> [What you have to do]
Every line from the opening of the records to the line with "black 1x1 brick [652,480,697,525]" should be restated exactly, with both ends included and the pictures left out.

%%

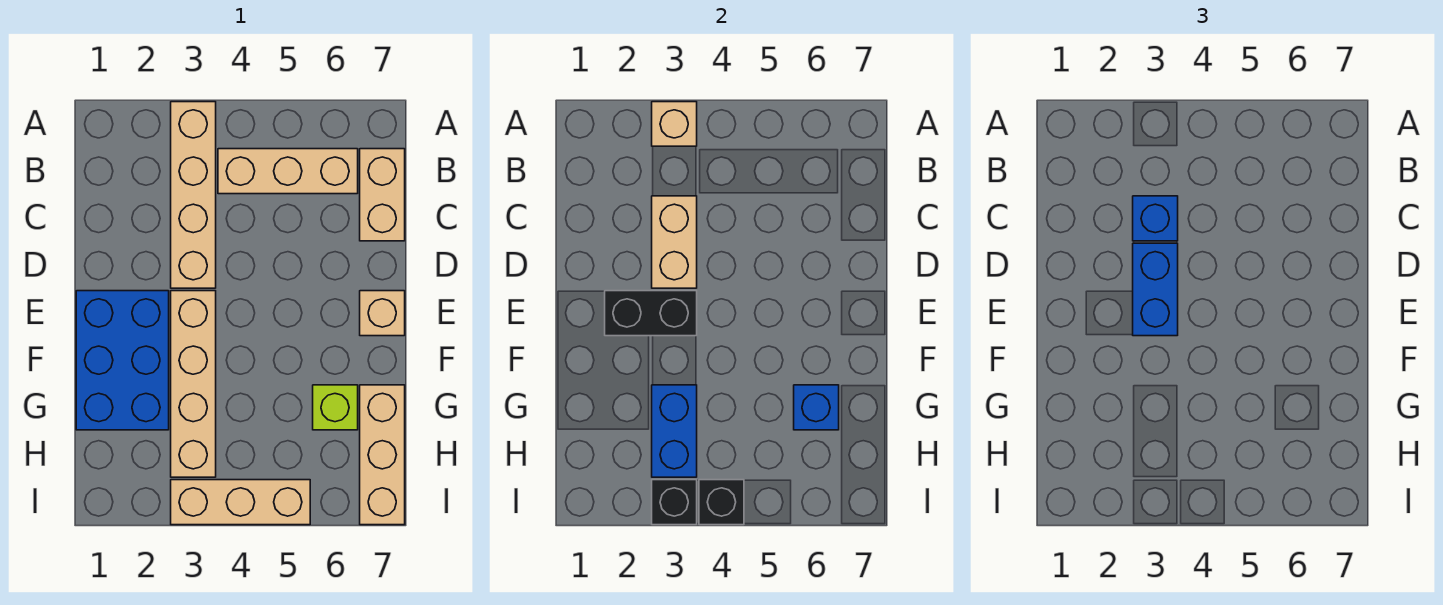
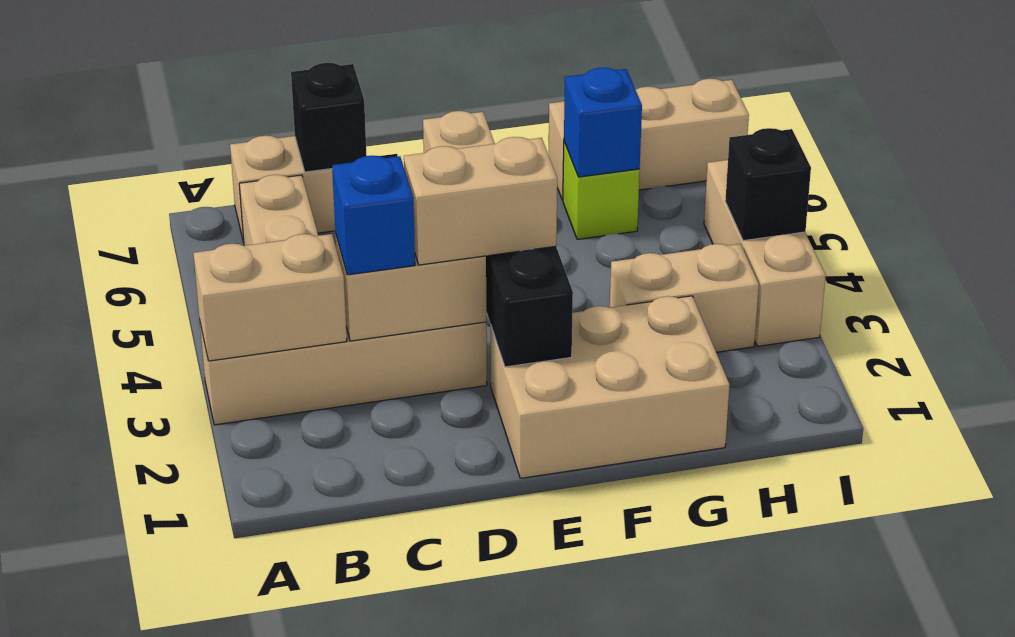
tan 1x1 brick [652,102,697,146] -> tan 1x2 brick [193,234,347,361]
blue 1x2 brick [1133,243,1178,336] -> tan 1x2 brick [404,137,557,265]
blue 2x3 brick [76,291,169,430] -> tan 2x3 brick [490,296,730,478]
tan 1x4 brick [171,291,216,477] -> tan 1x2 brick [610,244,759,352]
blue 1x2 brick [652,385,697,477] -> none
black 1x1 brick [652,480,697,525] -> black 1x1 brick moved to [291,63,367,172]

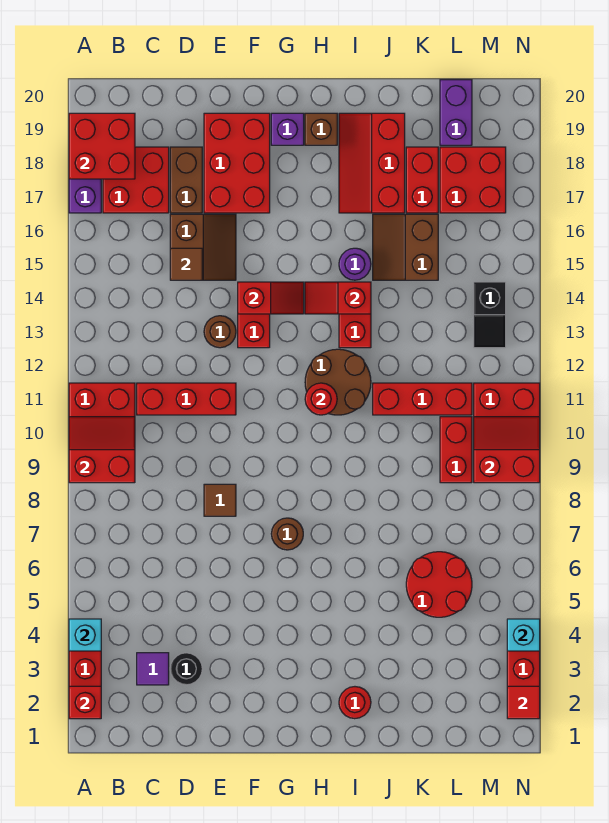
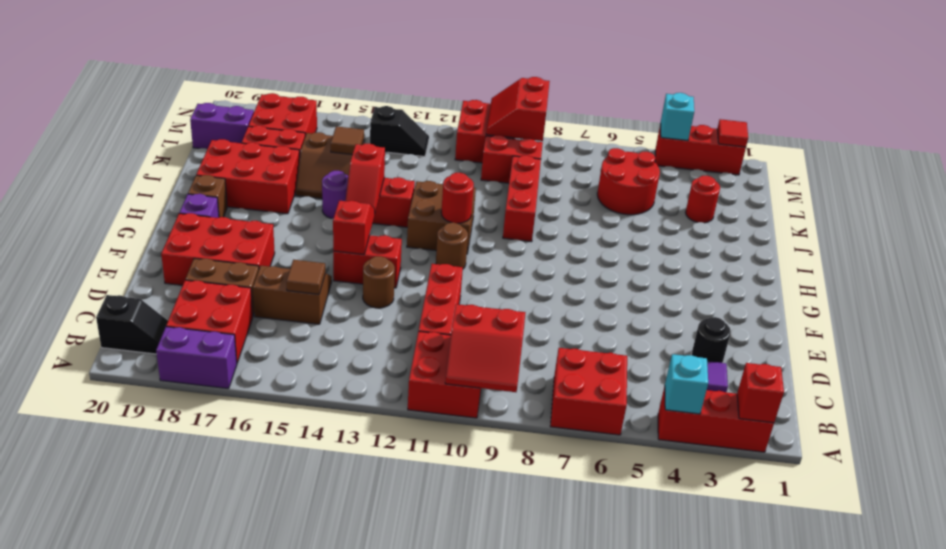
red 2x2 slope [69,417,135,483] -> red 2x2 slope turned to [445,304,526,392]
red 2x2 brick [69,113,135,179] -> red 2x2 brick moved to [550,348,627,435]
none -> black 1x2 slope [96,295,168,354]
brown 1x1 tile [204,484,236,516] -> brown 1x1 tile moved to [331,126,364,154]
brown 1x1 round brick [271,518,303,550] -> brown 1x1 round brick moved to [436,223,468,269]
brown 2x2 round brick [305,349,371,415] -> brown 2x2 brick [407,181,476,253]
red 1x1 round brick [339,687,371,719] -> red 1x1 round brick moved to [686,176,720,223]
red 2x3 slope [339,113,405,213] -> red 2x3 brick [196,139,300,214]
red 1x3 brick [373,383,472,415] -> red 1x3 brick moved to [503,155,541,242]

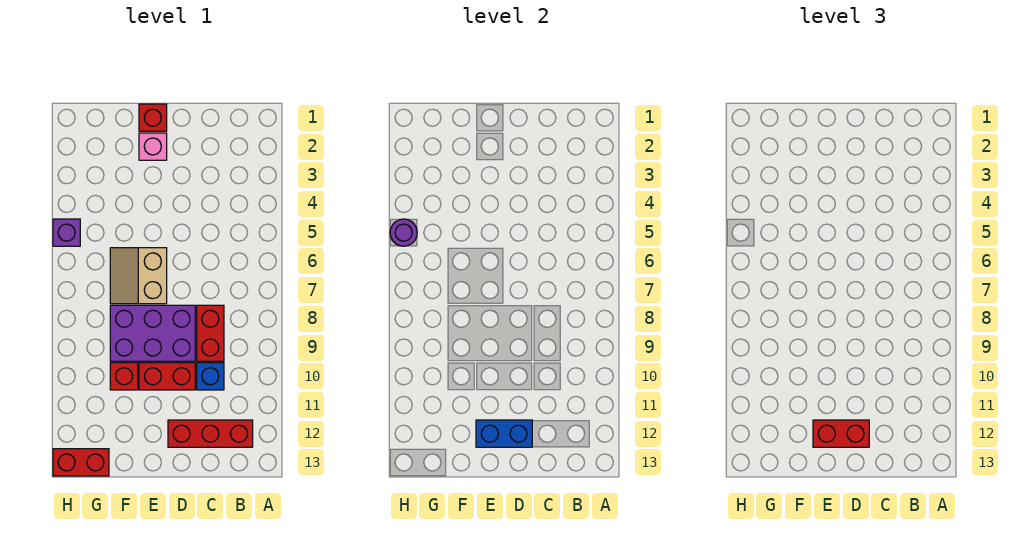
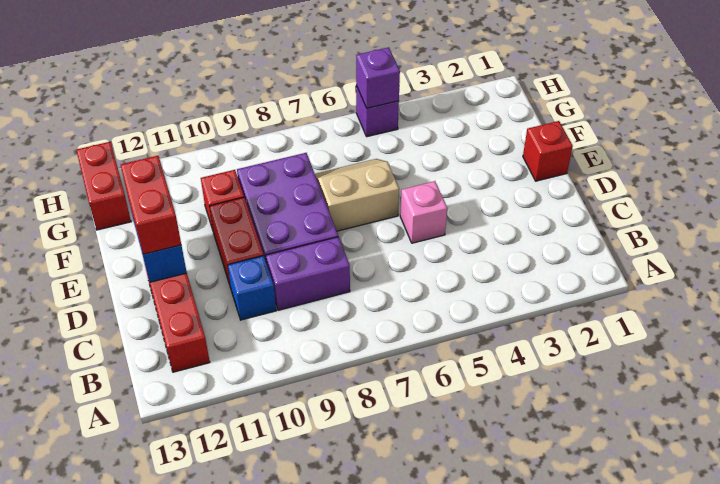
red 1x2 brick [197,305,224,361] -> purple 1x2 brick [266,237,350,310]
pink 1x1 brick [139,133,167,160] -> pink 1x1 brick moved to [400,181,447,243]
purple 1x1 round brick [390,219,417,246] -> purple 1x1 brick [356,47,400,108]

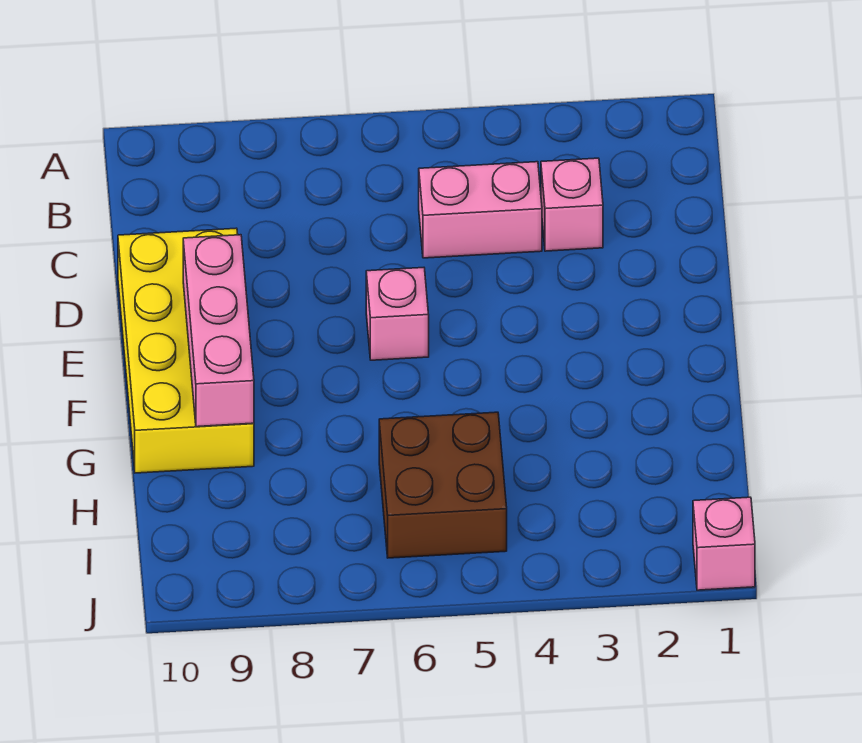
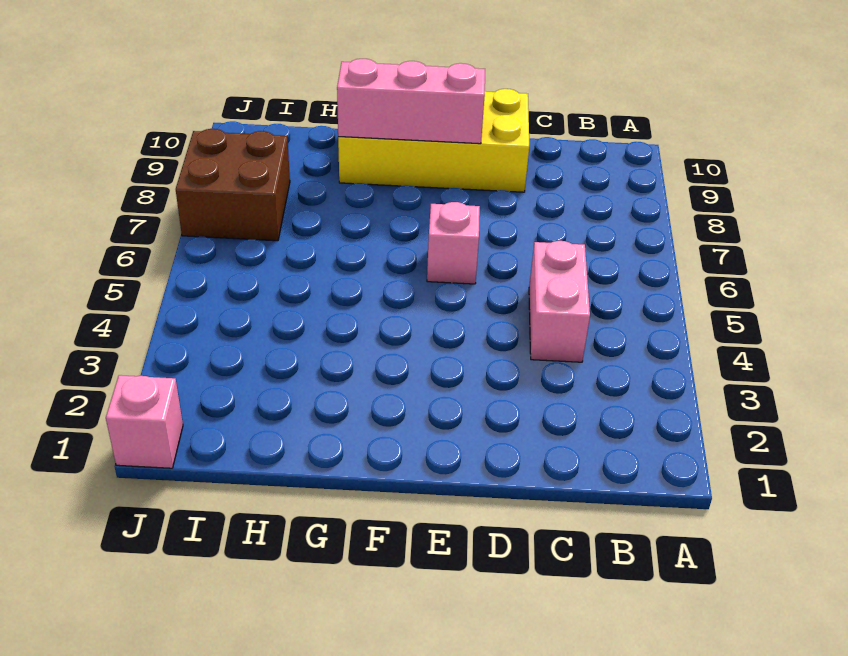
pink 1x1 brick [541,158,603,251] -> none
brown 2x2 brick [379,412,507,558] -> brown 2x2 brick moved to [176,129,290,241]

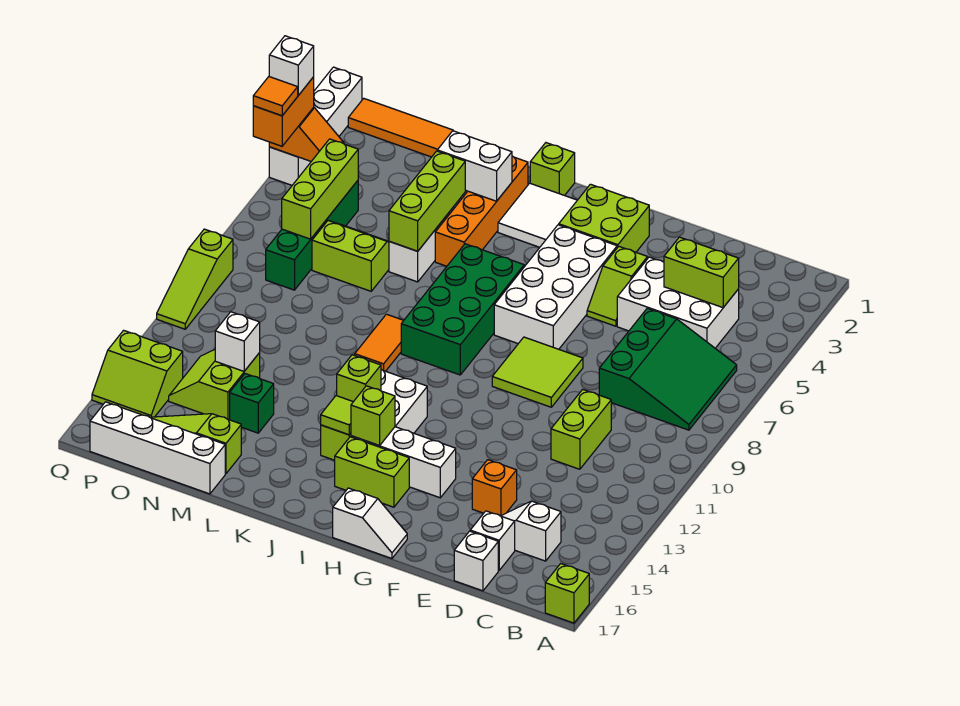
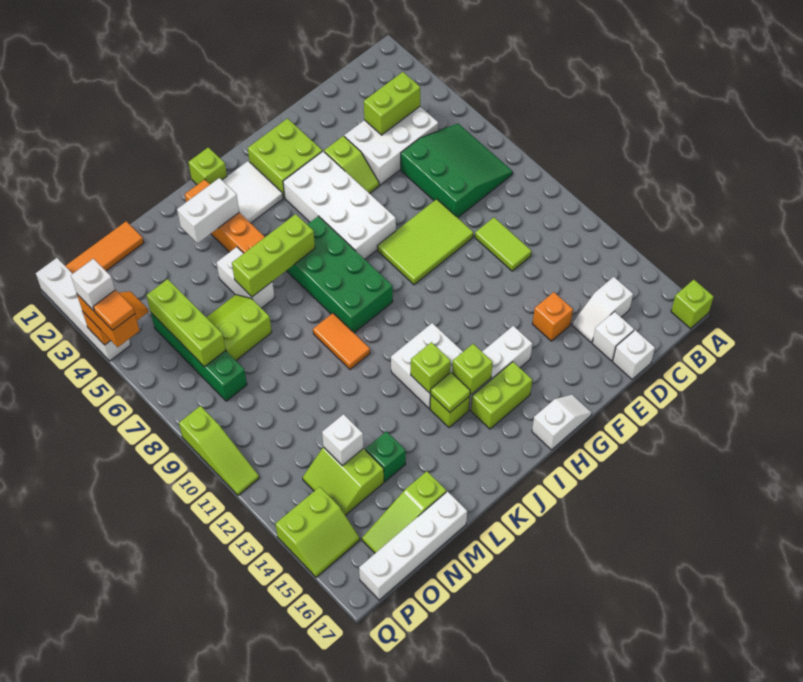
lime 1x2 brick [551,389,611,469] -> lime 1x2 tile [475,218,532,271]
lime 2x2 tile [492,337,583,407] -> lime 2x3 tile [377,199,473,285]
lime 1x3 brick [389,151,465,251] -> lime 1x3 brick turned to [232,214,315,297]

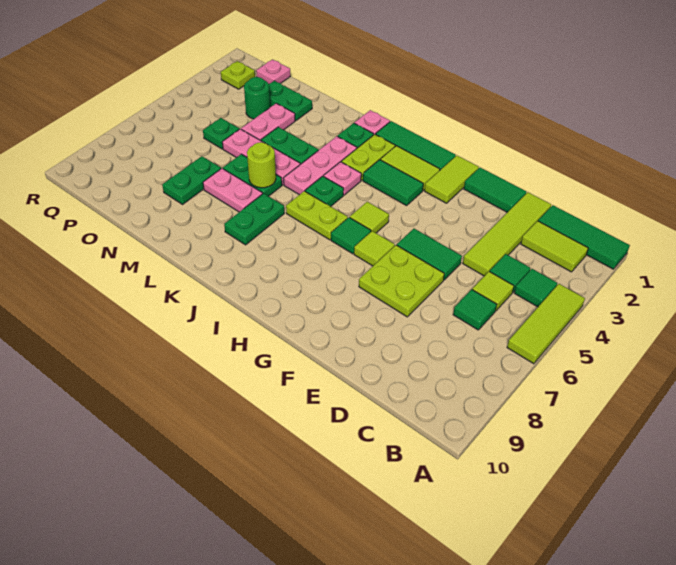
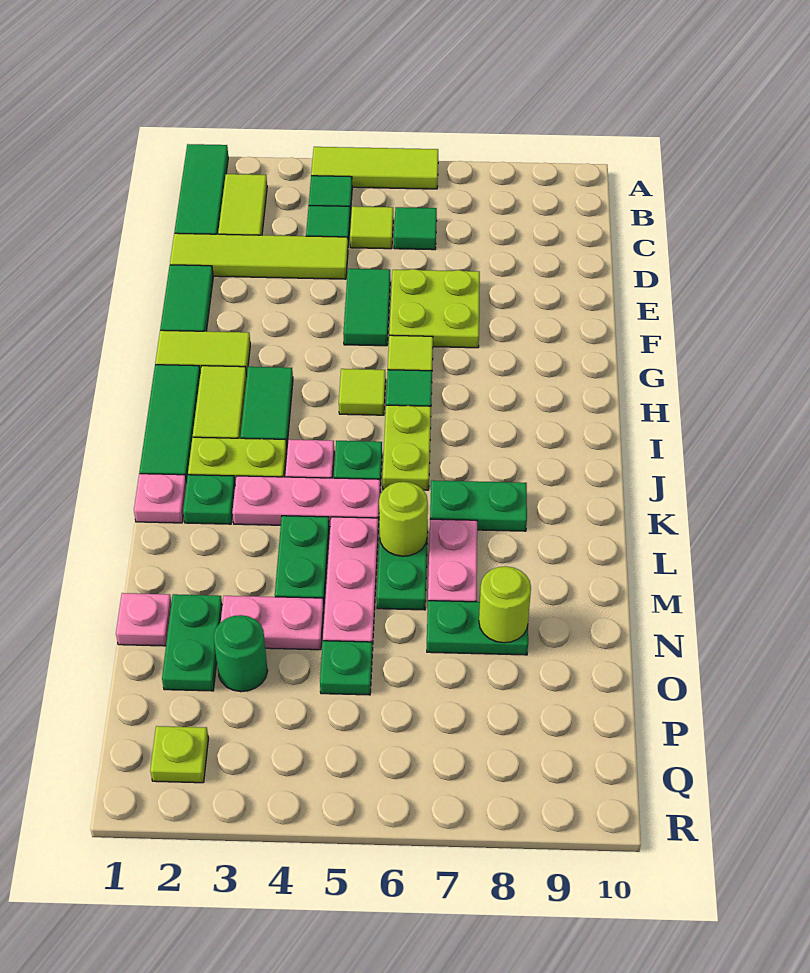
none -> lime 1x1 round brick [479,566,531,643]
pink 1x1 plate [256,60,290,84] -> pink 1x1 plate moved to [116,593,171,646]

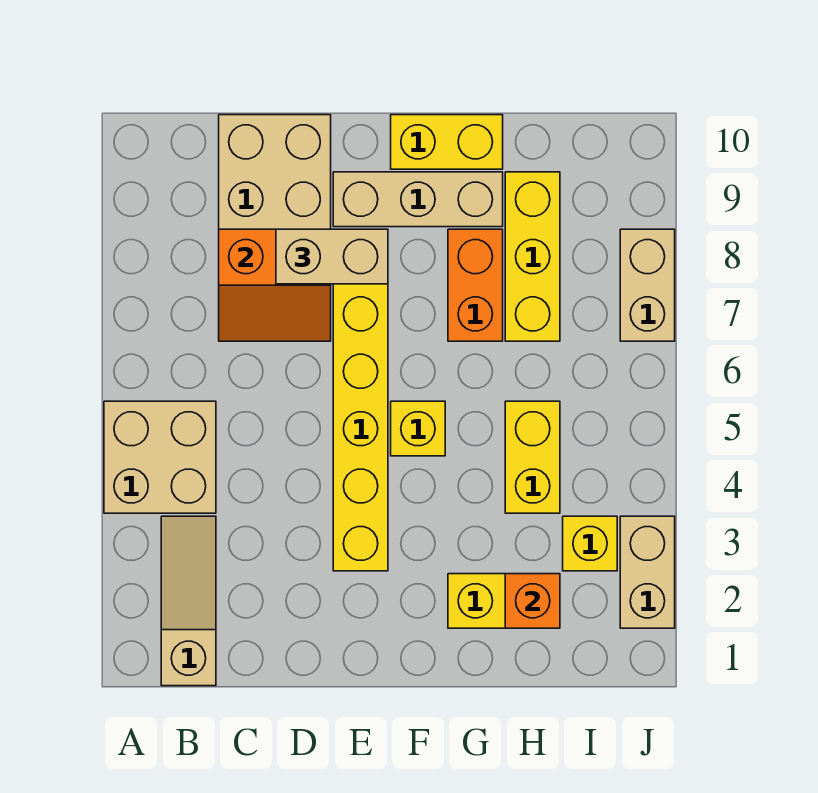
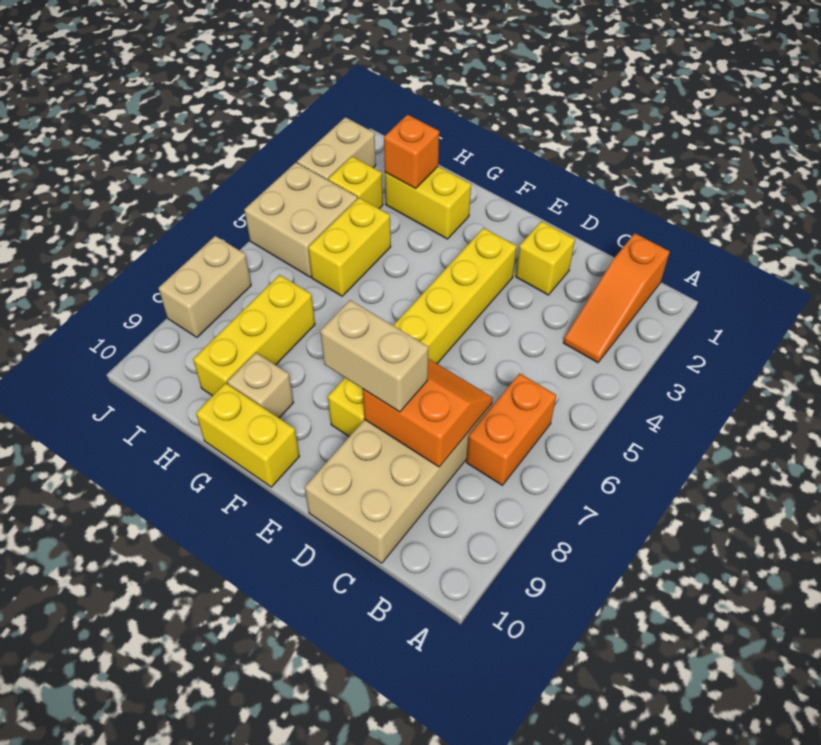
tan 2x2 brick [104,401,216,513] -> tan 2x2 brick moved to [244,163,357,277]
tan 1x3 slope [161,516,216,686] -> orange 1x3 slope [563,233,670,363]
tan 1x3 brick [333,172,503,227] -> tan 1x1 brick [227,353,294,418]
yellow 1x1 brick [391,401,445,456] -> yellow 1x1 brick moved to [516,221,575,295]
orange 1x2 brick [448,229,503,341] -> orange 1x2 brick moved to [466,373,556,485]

%%

> [Exercise result]
tan 1x1 brick [652,102,697,146] -> tan 1x2 brick [193,234,347,361]
blue 1x2 brick [1133,243,1178,336] -> tan 1x2 brick [404,137,557,265]
blue 2x3 brick [76,291,169,430] -> tan 2x3 brick [490,296,730,478]
tan 1x4 brick [171,291,216,477] -> tan 1x2 brick [610,244,759,352]
blue 1x2 brick [652,385,697,477] -> none
black 1x1 brick [652,480,697,525] -> black 1x1 brick moved to [291,63,367,172]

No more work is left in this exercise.